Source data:
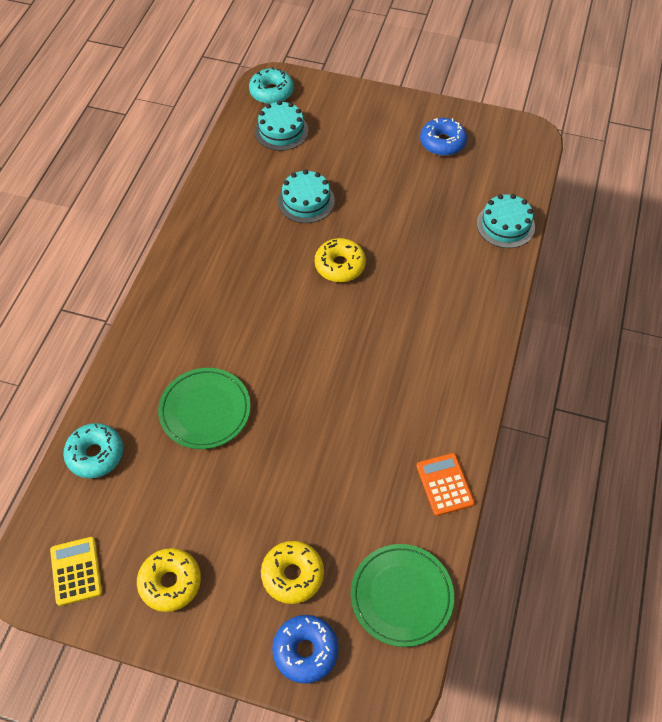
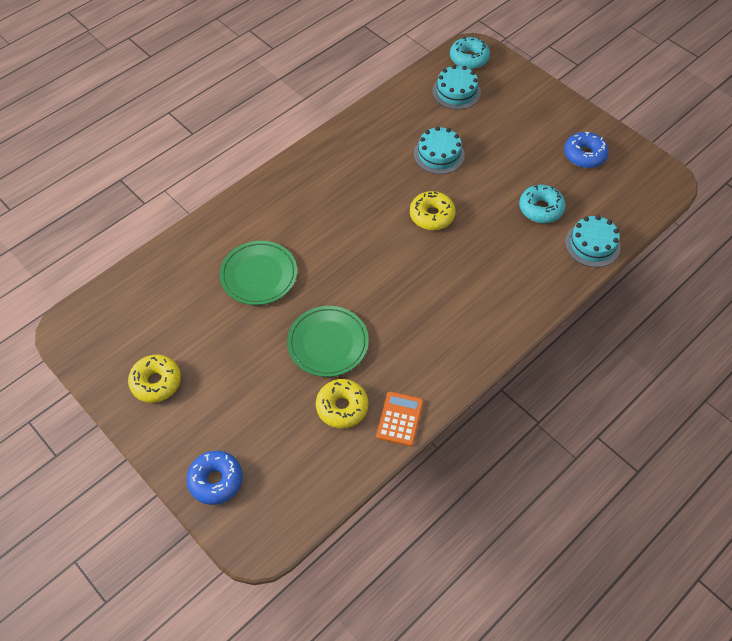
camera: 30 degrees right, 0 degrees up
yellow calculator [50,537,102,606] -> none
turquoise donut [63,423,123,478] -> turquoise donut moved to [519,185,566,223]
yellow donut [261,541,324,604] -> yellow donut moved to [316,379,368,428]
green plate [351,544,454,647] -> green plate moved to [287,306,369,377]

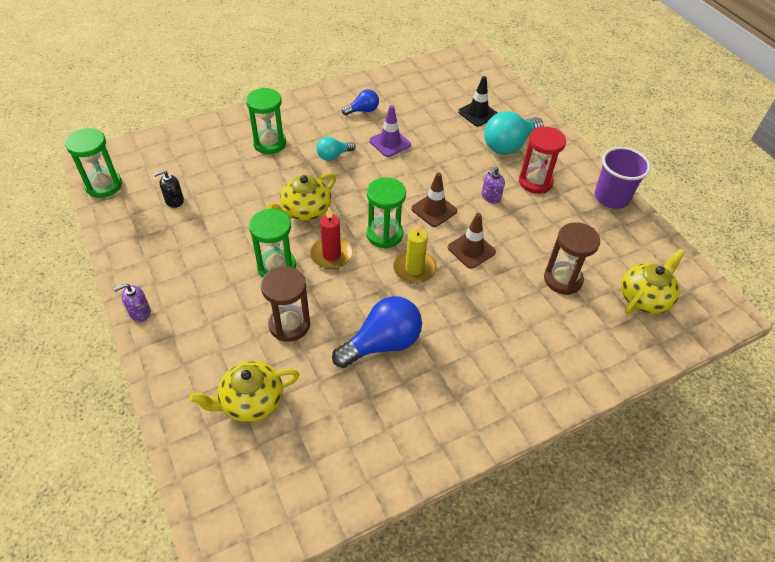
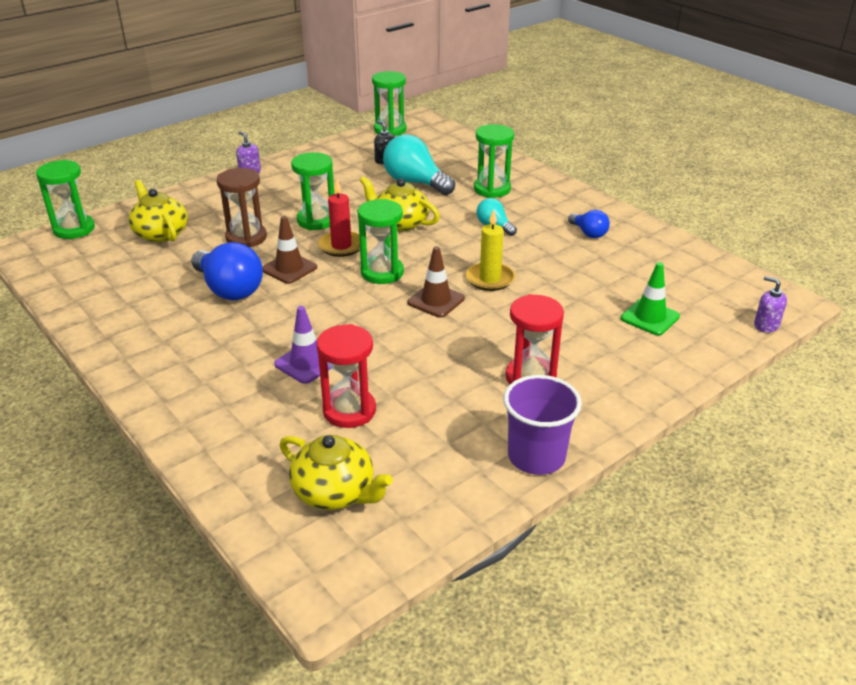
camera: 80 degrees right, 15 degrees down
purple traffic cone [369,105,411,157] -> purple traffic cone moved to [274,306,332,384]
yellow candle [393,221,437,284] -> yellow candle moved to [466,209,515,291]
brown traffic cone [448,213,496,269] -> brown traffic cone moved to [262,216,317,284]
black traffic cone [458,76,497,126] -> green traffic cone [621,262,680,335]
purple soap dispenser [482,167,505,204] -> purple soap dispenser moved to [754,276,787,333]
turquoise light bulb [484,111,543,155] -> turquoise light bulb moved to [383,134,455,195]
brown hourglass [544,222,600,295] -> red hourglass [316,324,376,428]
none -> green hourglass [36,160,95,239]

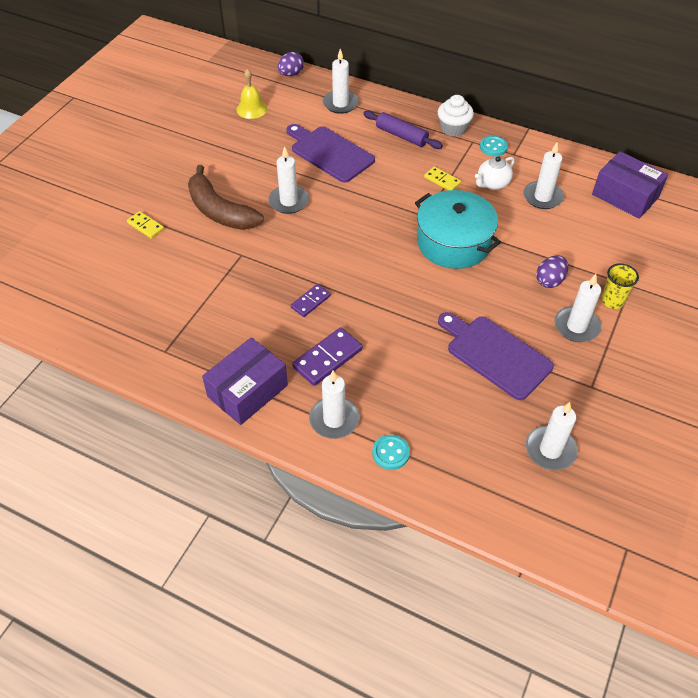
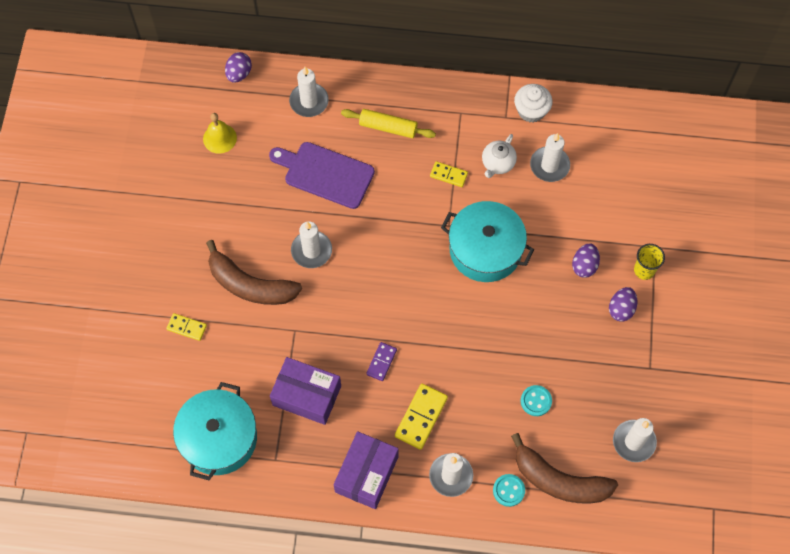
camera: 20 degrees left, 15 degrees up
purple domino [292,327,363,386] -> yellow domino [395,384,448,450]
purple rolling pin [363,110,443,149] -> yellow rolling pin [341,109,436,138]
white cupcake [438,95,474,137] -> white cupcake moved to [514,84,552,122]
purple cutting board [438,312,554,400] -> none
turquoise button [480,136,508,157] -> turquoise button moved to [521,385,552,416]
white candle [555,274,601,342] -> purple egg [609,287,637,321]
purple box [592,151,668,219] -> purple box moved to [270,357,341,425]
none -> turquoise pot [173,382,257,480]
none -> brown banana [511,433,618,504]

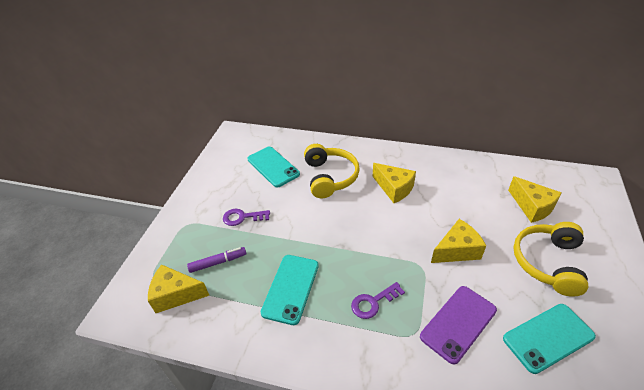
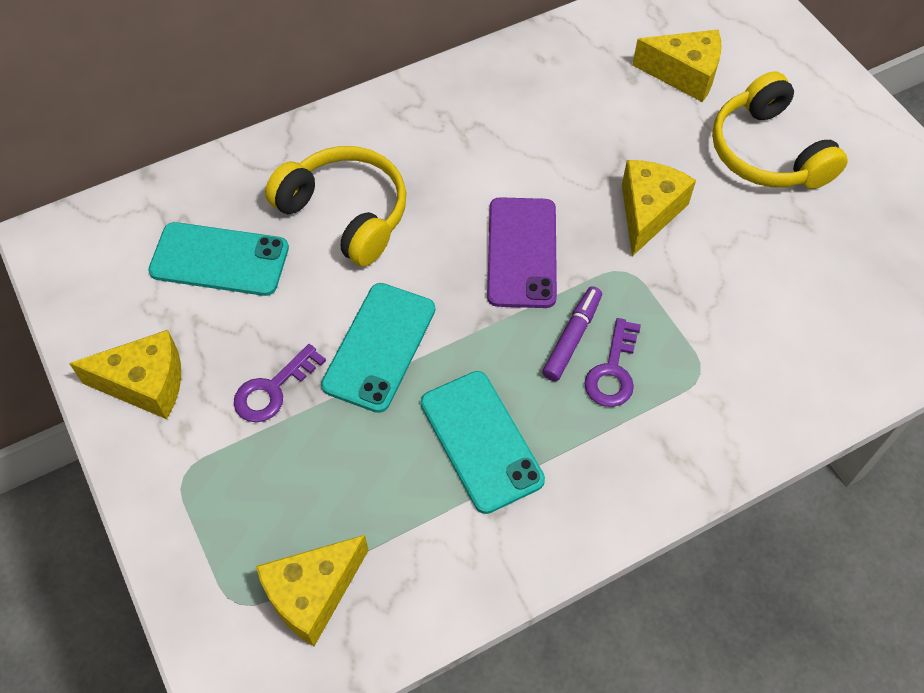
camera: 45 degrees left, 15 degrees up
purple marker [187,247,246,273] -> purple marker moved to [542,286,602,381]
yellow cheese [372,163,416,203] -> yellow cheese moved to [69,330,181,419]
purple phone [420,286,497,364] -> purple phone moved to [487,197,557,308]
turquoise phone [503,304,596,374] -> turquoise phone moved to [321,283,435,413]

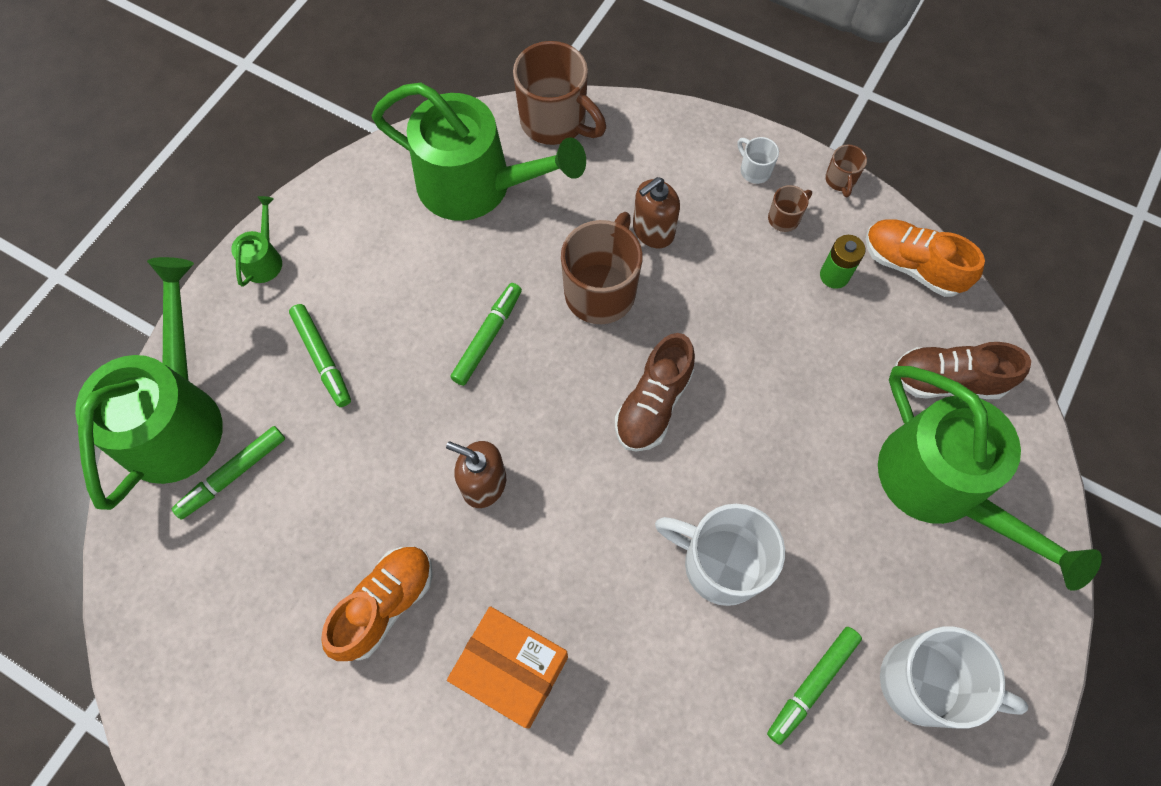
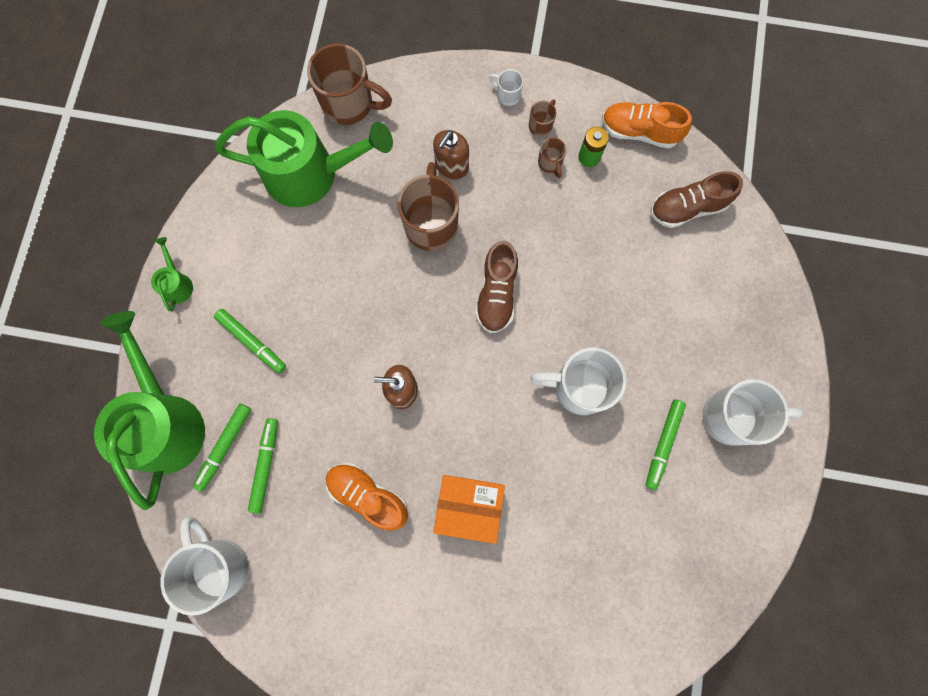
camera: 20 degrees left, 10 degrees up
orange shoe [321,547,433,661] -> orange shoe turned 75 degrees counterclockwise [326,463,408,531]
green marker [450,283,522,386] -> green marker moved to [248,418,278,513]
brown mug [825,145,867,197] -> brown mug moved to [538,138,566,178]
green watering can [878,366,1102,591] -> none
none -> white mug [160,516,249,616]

- What you have to do
Among the entries above, take the lines from the one with "brown hourglass [544,222,600,295]" through the one with "purple domino [292,327,363,386]" and retype them exactly, leaving out the pictures.

- Written response
brown hourglass [544,222,600,295] -> red hourglass [316,324,376,428]
none -> green hourglass [36,160,95,239]

camera: 20 degrees left, 15 degrees up
purple domino [292,327,363,386] -> yellow domino [395,384,448,450]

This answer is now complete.